**The problem**
No record may be left out; print them all verbatim.

───

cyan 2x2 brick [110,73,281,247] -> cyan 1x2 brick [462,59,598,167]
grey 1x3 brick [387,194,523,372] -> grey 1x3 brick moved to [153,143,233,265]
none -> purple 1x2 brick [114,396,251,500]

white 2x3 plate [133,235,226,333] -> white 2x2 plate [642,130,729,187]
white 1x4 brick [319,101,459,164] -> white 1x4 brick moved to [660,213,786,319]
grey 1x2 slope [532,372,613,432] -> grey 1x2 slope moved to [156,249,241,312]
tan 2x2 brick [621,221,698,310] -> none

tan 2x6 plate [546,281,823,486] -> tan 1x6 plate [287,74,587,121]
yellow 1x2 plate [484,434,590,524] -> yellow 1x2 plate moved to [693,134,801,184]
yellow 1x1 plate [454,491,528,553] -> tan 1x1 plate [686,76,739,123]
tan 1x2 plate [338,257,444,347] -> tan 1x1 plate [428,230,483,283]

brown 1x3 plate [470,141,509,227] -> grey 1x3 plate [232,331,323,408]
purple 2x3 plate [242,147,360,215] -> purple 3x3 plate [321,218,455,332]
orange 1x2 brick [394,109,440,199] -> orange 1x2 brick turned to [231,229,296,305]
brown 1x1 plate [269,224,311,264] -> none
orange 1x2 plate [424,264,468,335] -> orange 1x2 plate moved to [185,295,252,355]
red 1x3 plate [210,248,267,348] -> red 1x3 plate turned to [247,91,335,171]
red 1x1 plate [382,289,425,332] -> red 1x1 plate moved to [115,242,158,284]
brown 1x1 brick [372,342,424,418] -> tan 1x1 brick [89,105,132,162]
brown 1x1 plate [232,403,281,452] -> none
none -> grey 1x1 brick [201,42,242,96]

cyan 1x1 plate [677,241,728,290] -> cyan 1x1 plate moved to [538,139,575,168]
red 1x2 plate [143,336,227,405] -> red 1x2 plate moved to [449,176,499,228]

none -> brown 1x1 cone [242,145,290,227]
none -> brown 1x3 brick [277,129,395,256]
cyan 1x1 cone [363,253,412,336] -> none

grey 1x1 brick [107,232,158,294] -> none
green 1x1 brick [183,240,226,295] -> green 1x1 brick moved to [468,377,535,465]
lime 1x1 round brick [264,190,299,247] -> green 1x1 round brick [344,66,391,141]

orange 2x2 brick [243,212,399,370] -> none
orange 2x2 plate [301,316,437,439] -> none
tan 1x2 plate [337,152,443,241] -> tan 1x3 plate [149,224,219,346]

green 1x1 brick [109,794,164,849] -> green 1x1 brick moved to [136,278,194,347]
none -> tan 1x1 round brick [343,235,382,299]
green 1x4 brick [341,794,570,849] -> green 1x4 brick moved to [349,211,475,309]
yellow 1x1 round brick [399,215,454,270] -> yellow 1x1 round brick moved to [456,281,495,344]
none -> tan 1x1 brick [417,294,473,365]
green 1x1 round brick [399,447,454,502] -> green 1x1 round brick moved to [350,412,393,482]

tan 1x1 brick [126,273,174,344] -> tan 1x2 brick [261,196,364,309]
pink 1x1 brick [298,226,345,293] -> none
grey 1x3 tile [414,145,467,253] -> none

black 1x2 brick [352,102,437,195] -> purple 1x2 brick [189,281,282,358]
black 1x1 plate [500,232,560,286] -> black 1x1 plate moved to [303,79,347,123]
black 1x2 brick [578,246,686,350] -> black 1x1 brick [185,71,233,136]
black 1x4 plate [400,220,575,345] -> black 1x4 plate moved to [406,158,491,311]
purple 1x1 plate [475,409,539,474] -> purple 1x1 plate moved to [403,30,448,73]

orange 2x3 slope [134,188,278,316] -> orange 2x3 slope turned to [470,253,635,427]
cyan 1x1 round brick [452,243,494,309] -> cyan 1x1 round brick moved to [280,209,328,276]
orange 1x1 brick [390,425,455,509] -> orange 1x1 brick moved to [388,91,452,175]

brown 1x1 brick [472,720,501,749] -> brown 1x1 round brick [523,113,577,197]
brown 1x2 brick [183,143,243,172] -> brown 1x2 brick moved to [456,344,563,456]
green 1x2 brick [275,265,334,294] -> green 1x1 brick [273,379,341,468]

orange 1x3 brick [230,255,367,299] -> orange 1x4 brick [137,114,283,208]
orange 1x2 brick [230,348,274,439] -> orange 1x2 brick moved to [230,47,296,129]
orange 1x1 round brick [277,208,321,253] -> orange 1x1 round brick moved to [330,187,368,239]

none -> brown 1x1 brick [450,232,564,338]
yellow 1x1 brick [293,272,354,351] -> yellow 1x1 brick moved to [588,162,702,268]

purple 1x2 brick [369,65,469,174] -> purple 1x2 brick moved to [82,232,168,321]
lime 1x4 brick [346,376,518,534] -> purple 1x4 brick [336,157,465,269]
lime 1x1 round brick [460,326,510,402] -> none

───

**Exercise solution**
cyan 2x2 brick [110,73,281,247] -> cyan 1x2 brick [462,59,598,167]
grey 1x3 brick [387,194,523,372] -> grey 1x3 brick moved to [153,143,233,265]
none -> purple 1x2 brick [114,396,251,500]

white 2x3 plate [133,235,226,333] -> white 2x2 plate [642,130,729,187]
white 1x4 brick [319,101,459,164] -> white 1x4 brick moved to [660,213,786,319]
grey 1x2 slope [532,372,613,432] -> grey 1x2 slope moved to [156,249,241,312]
tan 2x2 brick [621,221,698,310] -> none

tan 2x6 plate [546,281,823,486] -> tan 1x6 plate [287,74,587,121]
yellow 1x2 plate [484,434,590,524] -> yellow 1x2 plate moved to [693,134,801,184]
yellow 1x1 plate [454,491,528,553] -> tan 1x1 plate [686,76,739,123]
tan 1x2 plate [338,257,444,347] -> tan 1x1 plate [428,230,483,283]

brown 1x3 plate [470,141,509,227] -> grey 1x3 plate [232,331,323,408]
purple 2x3 plate [242,147,360,215] -> purple 3x3 plate [321,218,455,332]
orange 1x2 brick [394,109,440,199] -> orange 1x2 brick turned to [231,229,296,305]
brown 1x1 plate [269,224,311,264] -> none
orange 1x2 plate [424,264,468,335] -> orange 1x2 plate moved to [185,295,252,355]
red 1x3 plate [210,248,267,348] -> red 1x3 plate turned to [247,91,335,171]
red 1x1 plate [382,289,425,332] -> red 1x1 plate moved to [115,242,158,284]
brown 1x1 brick [372,342,424,418] -> tan 1x1 brick [89,105,132,162]
brown 1x1 plate [232,403,281,452] -> none
none -> grey 1x1 brick [201,42,242,96]

cyan 1x1 plate [677,241,728,290] -> cyan 1x1 plate moved to [538,139,575,168]
red 1x2 plate [143,336,227,405] -> red 1x2 plate moved to [449,176,499,228]

none -> brown 1x1 cone [242,145,290,227]
none -> brown 1x3 brick [277,129,395,256]
cyan 1x1 cone [363,253,412,336] -> none

grey 1x1 brick [107,232,158,294] -> none
green 1x1 brick [183,240,226,295] -> green 1x1 brick moved to [468,377,535,465]
lime 1x1 round brick [264,190,299,247] -> green 1x1 round brick [344,66,391,141]

orange 2x2 brick [243,212,399,370] -> none
orange 2x2 plate [301,316,437,439] -> none
tan 1x2 plate [337,152,443,241] -> tan 1x3 plate [149,224,219,346]

green 1x1 brick [109,794,164,849] -> green 1x1 brick moved to [136,278,194,347]
none -> tan 1x1 round brick [343,235,382,299]
green 1x4 brick [341,794,570,849] -> green 1x4 brick moved to [349,211,475,309]
yellow 1x1 round brick [399,215,454,270] -> yellow 1x1 round brick moved to [456,281,495,344]
none -> tan 1x1 brick [417,294,473,365]
green 1x1 round brick [399,447,454,502] -> green 1x1 round brick moved to [350,412,393,482]

tan 1x1 brick [126,273,174,344] -> tan 1x2 brick [261,196,364,309]
pink 1x1 brick [298,226,345,293] -> none
grey 1x3 tile [414,145,467,253] -> none

black 1x2 brick [352,102,437,195] -> purple 1x2 brick [189,281,282,358]
black 1x1 plate [500,232,560,286] -> black 1x1 plate moved to [303,79,347,123]
black 1x2 brick [578,246,686,350] -> black 1x1 brick [185,71,233,136]
black 1x4 plate [400,220,575,345] -> black 1x4 plate moved to [406,158,491,311]
purple 1x1 plate [475,409,539,474] -> purple 1x1 plate moved to [403,30,448,73]

orange 2x3 slope [134,188,278,316] -> orange 2x3 slope turned to [470,253,635,427]
cyan 1x1 round brick [452,243,494,309] -> cyan 1x1 round brick moved to [280,209,328,276]
orange 1x1 brick [390,425,455,509] -> orange 1x1 brick moved to [388,91,452,175]

brown 1x1 brick [472,720,501,749] -> brown 1x1 round brick [523,113,577,197]
brown 1x2 brick [183,143,243,172] -> brown 1x2 brick moved to [456,344,563,456]
green 1x2 brick [275,265,334,294] -> green 1x1 brick [273,379,341,468]

orange 1x3 brick [230,255,367,299] -> orange 1x4 brick [137,114,283,208]
orange 1x2 brick [230,348,274,439] -> orange 1x2 brick moved to [230,47,296,129]
orange 1x1 round brick [277,208,321,253] -> orange 1x1 round brick moved to [330,187,368,239]

none -> brown 1x1 brick [450,232,564,338]
yellow 1x1 brick [293,272,354,351] -> yellow 1x1 brick moved to [588,162,702,268]

purple 1x2 brick [369,65,469,174] -> purple 1x2 brick moved to [82,232,168,321]
lime 1x4 brick [346,376,518,534] -> purple 1x4 brick [336,157,465,269]
lime 1x1 round brick [460,326,510,402] -> none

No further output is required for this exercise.